» **TASK BRIEF**
Return each line of the data that contains the string "kern". Matching is case-sensitive.

» **RECORDS FOR THE TASK**
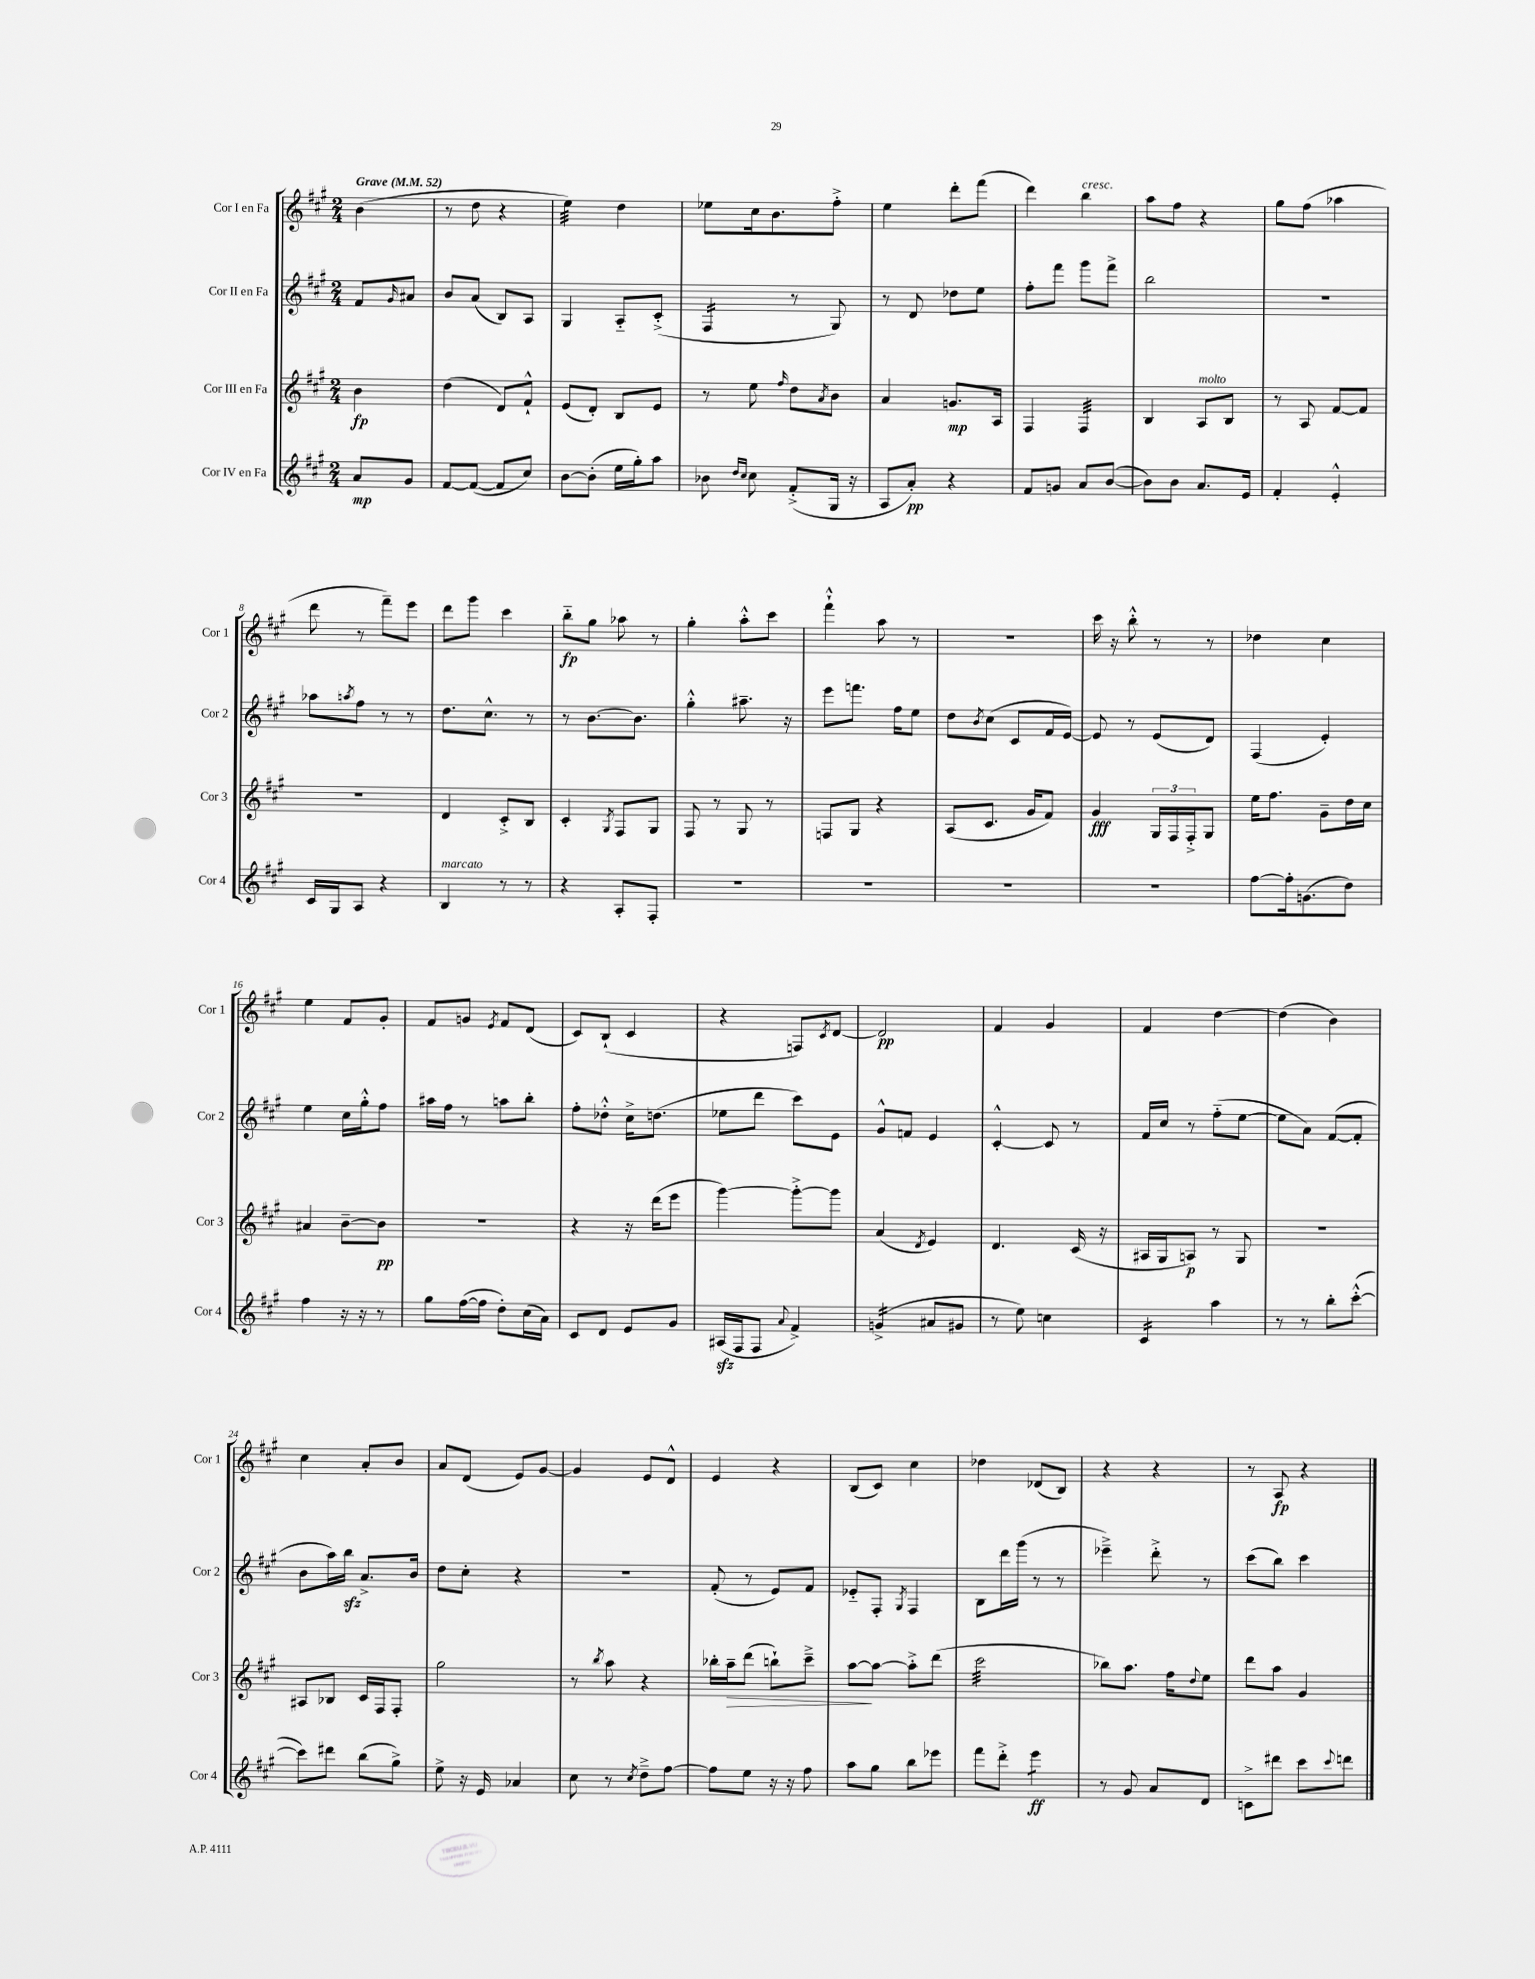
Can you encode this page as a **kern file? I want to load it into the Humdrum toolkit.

**kern	**kern	**kern	**kern
*staff4	*staff3	*staff2	*staff1
*clefG2	*clefG2	*clefG2	*clefG2
*k[f#c#g#]	*k[f#c#g#]	*k[f#c#g#]	*k[f#c#g#]
*M2/4	*M2/4	*M2/4	*M2/4
*MM52	*MM52	*MM52	*MM52
8a/L	4b\	8f#/L	(4b\
.	.	16qqg#/	.
8g#/J	.	8a#/J	.
=	=	=	=
[8f#/L	(4dd\	8b/L	8r
(8f#/_J	.	(8a/J	8dd\
8f#/]L	8d/L)	8B/L)	4r
8cc#/J)	8f#`^^/J	8A/J	.
=	=	=	=
[8b\L	(8e/L	4G#/	4ee\)
(8b'\]J	8d'/J)	.	.
16ee\LL	8B/L	8A'~/L	4dd\
16gg#'\J)	.	.	.
8aa\J	8e/J	(8c#'^/J	.
=	=	=	=
8b-\	8r	4F#/	8ee-\L
16qqdd/LL	.	.	.
16qqcc#/JJ	.	.	.
8cc#\	8ee\	.	16cc#\k
.	.	.	8.b\
.	16qqff#/	.	.
(8f#'^/L	8dd\L	8r	.
.	8qa/	.	.
16G#/Jk	8b\J	8G#/)	8ff#'^\J
16r	.	.	.
=	=	=	=
8A/L	4a/	8r	4ee\
8a'/J)	.	8d/	.
4r	8.g/L	8dd-\L	8ddd'\L
.	.	8ee\J	(8fff#\J
.	16A/Jk	.	.
=	=	=	=
8f#/L	4F#/	8ff#'\L	4ddd\)
8g/J	.	8fff#\J	.
8a/L	4F#/	8ggg#\L	4bb\
([8b/J	.	8fff#^\J	.
=	=	=	=
8b\]L)	4B/	2bb\	8aa\L
8b\J	.	.	8ff#\J
8.a/L	8A/L	.	4r
.	8B/J	.	.
16e/Jk	.	.	.
=	=	=	=
4f#'/	8r	2r	8gg#\L
.	8A/	.	(8ff#\J
4e'^^/	[8f#/L	.	4aa-\
.	8f#/]J	.	.
=	=	=	=
16c#/LL	2r	8aa-\L	8ddd\
16G#/J	.	.	.
.	.	8qaa/	.
8A/J	.	8ff#\J	8r
4r	.	8r	8fff#~\L)
.	.	8r	8eee\J
=	=	=	=
4B/	4d/	8.dd\L	8ddd\L
.	.	.	8ggg#\J
.	.	8.cc#^^\J	.
8r	8c#'^/L	.	4ccc#\
8r	8B/J	8r	.
=	=	=	=
4r	4c#'/	8r	8bb'~\L
.	.	[8.b\L	8gg#\J
.	8qG#/	.	.
8A'/L	8F#/L	.	8aa-\
.	.	8.b\]J	.
8F#'/J	8G#/J	.	8r
=	=	=	=
2r	8F#/	4gg#'^^\	4gg#'\
.	8r	.	.
.	8G#/	8.aa#~\	8aa'^^\L
.	8r	.	8ccc#\J
.	.	16r	.
=	=	=	=
2r	8F/L	8eee\L	4fff#`^^\
.	8G#/J	8.fff\J	.
.	4r	.	8aa\
.	.	16ff#\LK	.
.	.	8ee\J	8r
=	=	=	=
2r	(8A/L	8dd\L	2r
.	.	8qb/	.
.	8.c#/J	(8cc#\J	.
.	.	8c#/L	.
.	16g#/LK	.	.
.	8f#/J)	16f#/L	.
.	.	[16e/JJ)	.
=	=	=	=
2r	4g#/	8e/]	16ccc#\
.	.	.	16r
.	.	8r	8bb'^^\
.	24G#/LL	(8e/L	8r
.	24F#/	.	.
.	24F#'^/J	.	.
.	8G#/J	8d/J)	8r
=	=	=	=
[8ff#\L	16ee\LK	(4F#/	4dd-\
.	8.ff#\J	.	.
16ff#'\]k	.	.	.
(8.g\	.	.	.
.	8g#~\L	4e'/)	4cc#\
8dd\J)	16dd\L	.	.
.	16cc#\JJ	.	.
=	=	=	=
4ff#\	4a#/	4ee\	4ee\
16r	[8b~\L	16cc#\LL	8f#/L
16r	.	16gg#'^^\J	.
8r	8b\]J	8ff#\J	8g#'/J
=	=	=	=
8gg#\L	2r	16aa#\LL	8f#/L
.	.	16ff#\JJ	.
([16ff#\L	.	8r	8g/J
16ff#\]JJ	.	.	.
.	.	.	8qe/
8dd'\L)	.	8aa\L	8f#/L
(16cc#\L	.	8bb'\J	(8d/J
16a\JJ)	.	.	.
=	=	=	=
8c#/L	4r	8ff#'\L	8c#/L)
8d/J	.	8dd-'^^\J	(8B`/J
8e/L	16r	16cc#^\LK	4c#/
.	(16ddd\LK	(8.dd\J	.
8g#/J	8eee\J	.	.
=	=	=	=
(16A#/LL	[4ggg#\)	8ee-\L	4r
16F#/J	.	.	.
8F#/J	.	8ddd\J	.
8qqa/	.	.	.
4f#^/)	8ggg#'^\_L	8ccc#\L)	8F/L)
.	.	.	8qc#/
.	8ggg#\]J	8e\J	[8d/J
=	=	=	=
(4g^/	(4a/	8g#^^/L	2d/]
.	.	8f/J	.
.	8qd/	.	.
8a#/L	4e/)	4e/	.
8g#/J	.	.	.
=	=	=	=
8r	4.d/	[4c#'^^/	4f#/
8ee\)	.	.	.
4cc\	.	8c#/]	4g#/
.	(16c#/	8r	.
.	16r	.	.
=	=	=	=
4c#/	16A#/LL	16f#/LL	4f#/
.	16G#/J	16cc#/JJ	.
.	8A/J)	8r	.
4aa\	8r	(8ff#'~\L	[4dd\
.	8G#/	[8ee\J	.
=	=	=	=
8r	2r	8ee\]L	(4dd\]
8r	.	8a\J)	.
8bb'\L	.	([8f#/L	4b\)
([8ccc#'^^\J	.	8f#'/]J	.
=	=	=	=
8ccc#\]L)	8A#/L	8b\L	4cc#\
8ddd#\J	8B-/J	16aa\L)	.
.	.	16bb\JJ	.
(8bb\L	16c#/LL	8.a^/L	8a'/L
.	16F#/J	.	.
8gg#^\J)	8F#'/J	.	8b/J
.	.	16b/Jk	.
=	=	=	=
8ee^\	2gg#\	8dd\L	8a/L
16r	.	8cc#'\J	(8d/J
16e/	.	.	.
4a-/	.	4r	8e/L)
.	.	.	[8g#/J
=	=	=	=
8cc#\	8r	2r	4g#/]
.	8qbb/	.	.
8r	8aa\	.	.
8qcc#/	.	.	.
8dd~^\L	4r	.	8e/L
[8ff#\J	.	.	8d^^/J
=	=	=	=
8ff#\]L	16bb-'\LL	(8f#'/	4e/
.	16aa~\J	.	.
8ee\J	(8ddd\J	8r	.
16r	8bb`\L)	8e/L)	4r
16r	.	.	.
8ff#\	8ccc#~^\J	8f#/J	.
=	=	=	=
8aa\L	[8aa\L	8e-'~/L	(8B/L
8gg#\J	8aa\_J	8F#'/J	8c#/J)
.	.	8qG#/	.
8bb\L	8aa'^\]L	4F#/	4cc#\
8eee-\J	(8ddd\J	.	.
=	=	=	=
8fff#\L	2ccc#\	8B\L	4dd-\
8ddd'^\J	.	16ddd\L	.
.	.	(16ggg#\JJ	.
4eee\	.	8r	(8d-/L
.	.	8r	8B/J)
=	=	=	=
8r	8bb-\L)	4eee-~^\)	4r
8g#/	8.aa\J	.	.
8a/L	.	8ddd'^\	4r
.	16ff#\LK	.	.
.	8qqdd/	.	.
8d/J	8ee\J	8r	.
=	=	=	=
8c^\L	8ddd\L	(8ccc#\L	8r
8ddd#\J	8aa\J	8bb\J)	8A/
8ccc#\L	4g#/	4ccc#\	4r
8qqccc#/	.	.	.
8ddd\J	.	.	.
==	==	==	==
*-	*-	*-	*-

» **TASK RESPONSE**
Can you encode this page as a **kern file? I want to load it into the Humdrum toolkit.
**kern	**kern	**kern	**kern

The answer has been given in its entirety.